RECORD EXCERPTS

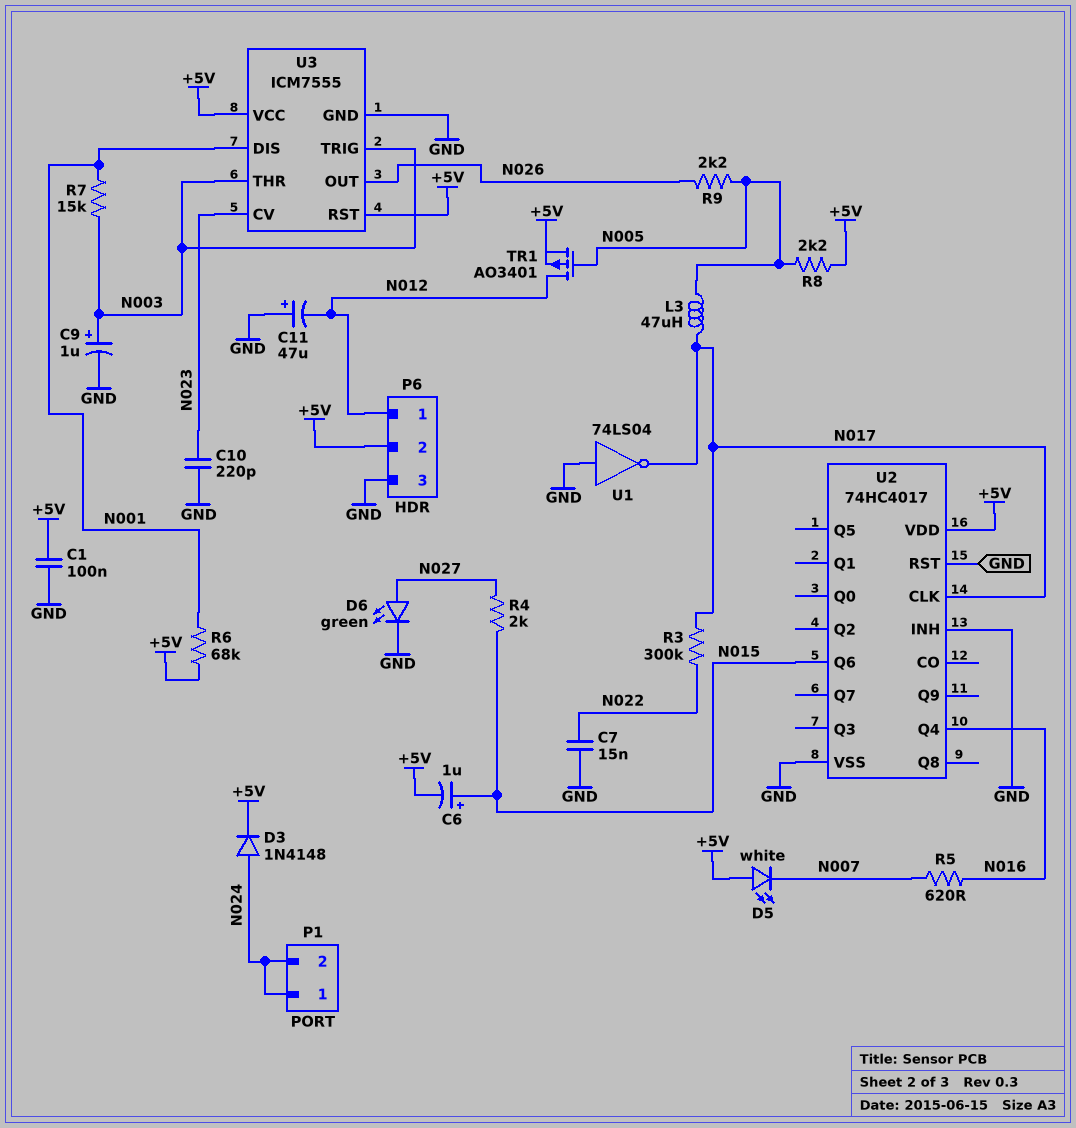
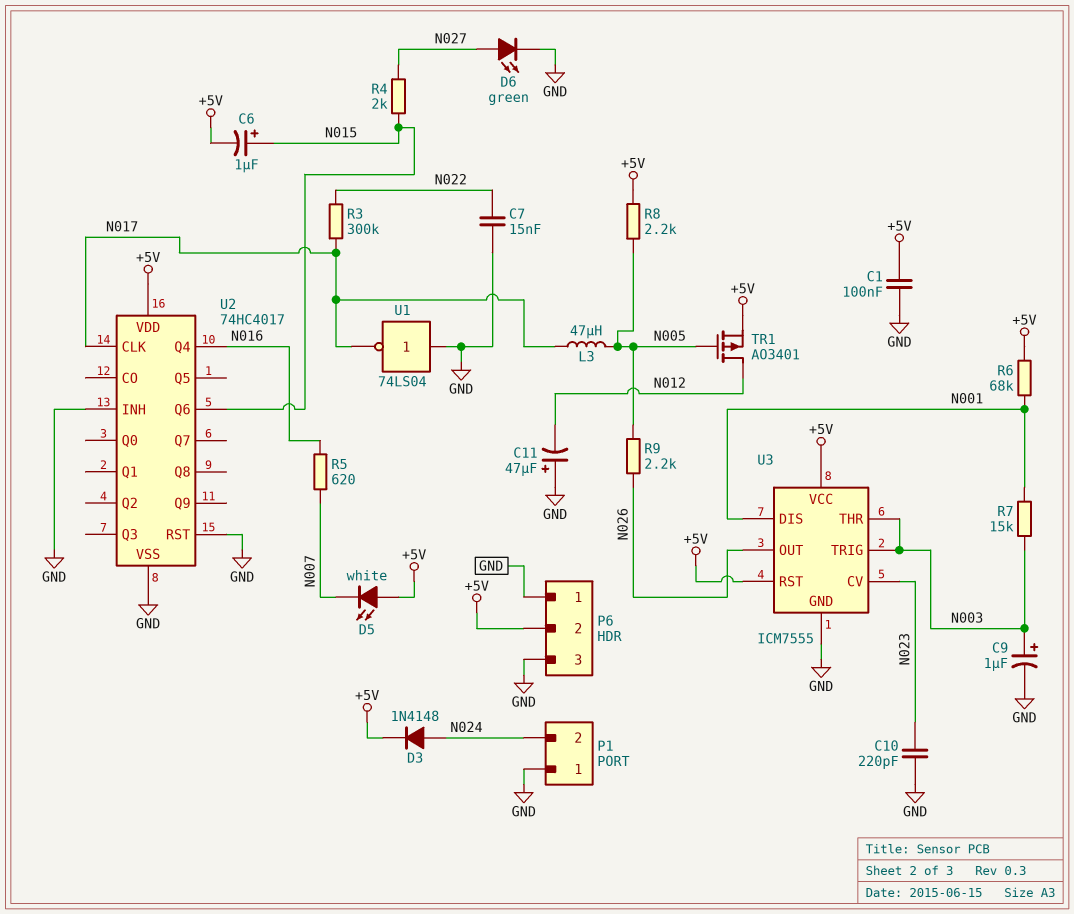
P1 pin 1: N024 -> GND
P6 pin 1: N012 -> GND

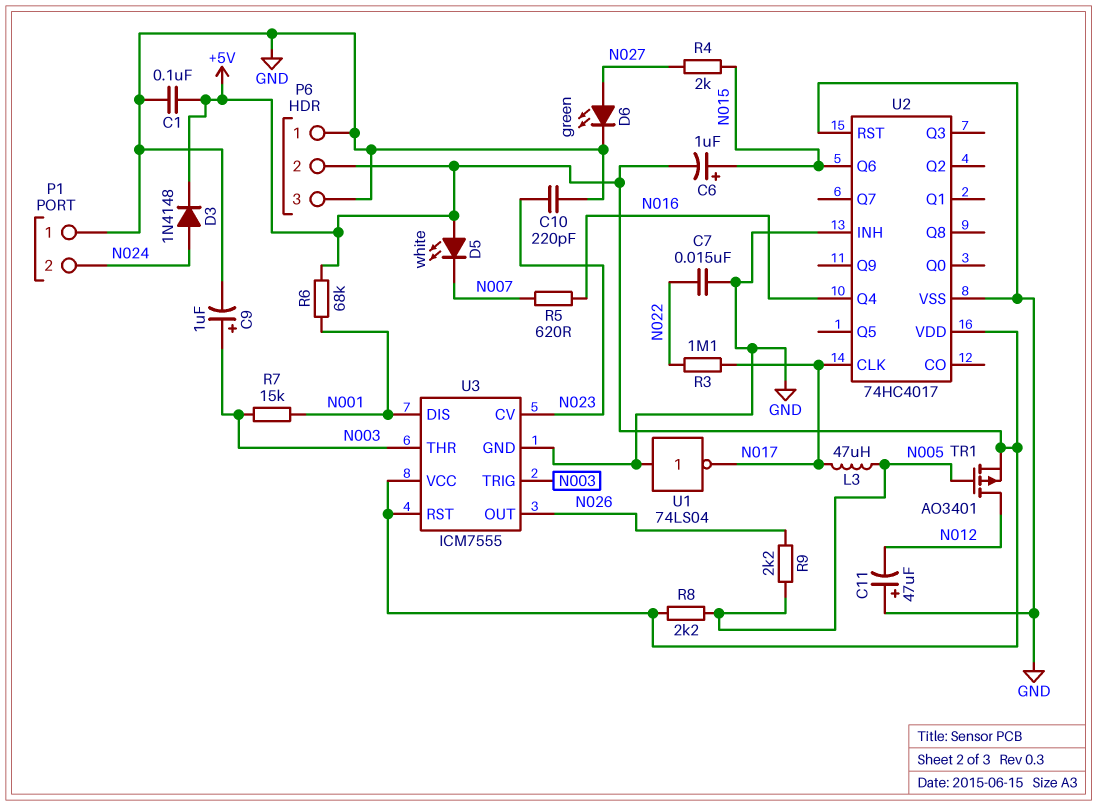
R3: 300k (N017, N022) -> 1.1M (N017, N022)

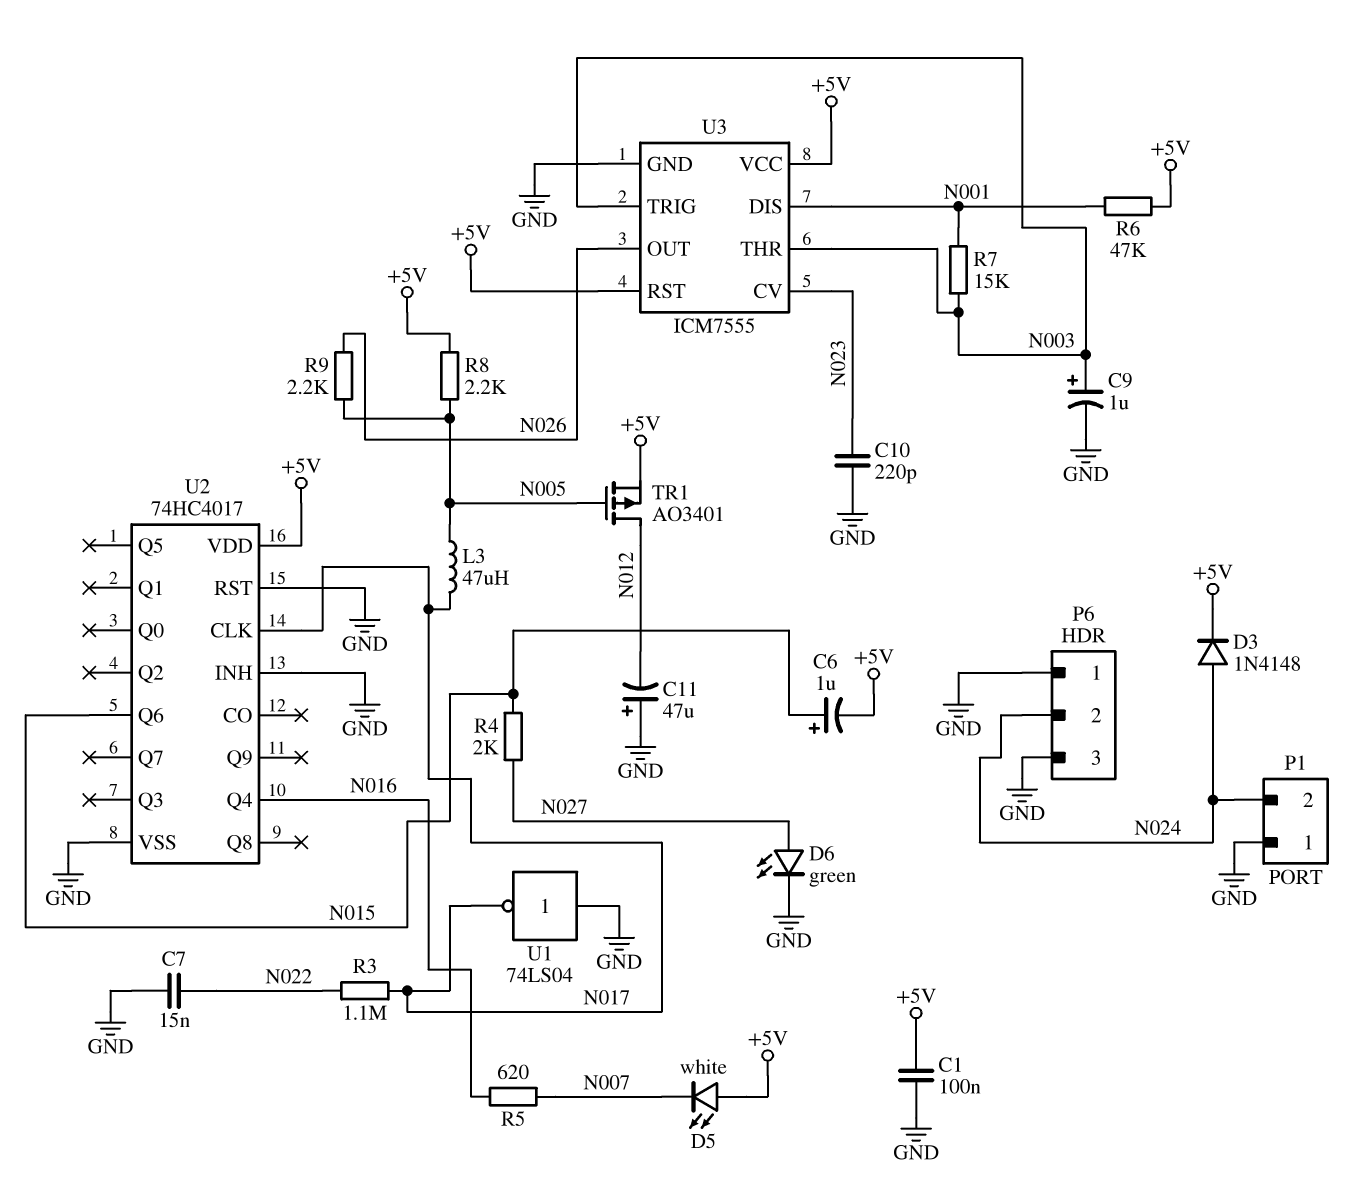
P6 pin 2: +5V -> N024
R6: 68k (+5V, N001) -> 47k (+5V, N001)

WHAT NEEDS TO BE DONE
Repeat the listing word for word, and skip every picture it contains.

RESULT FOR THIS TASK
P1 pin 1: N024 -> GND
P6 pin 1: N012 -> GND

R3: 300k (N017, N022) -> 1.1M (N017, N022)

P6 pin 2: +5V -> N024
R6: 68k (+5V, N001) -> 47k (+5V, N001)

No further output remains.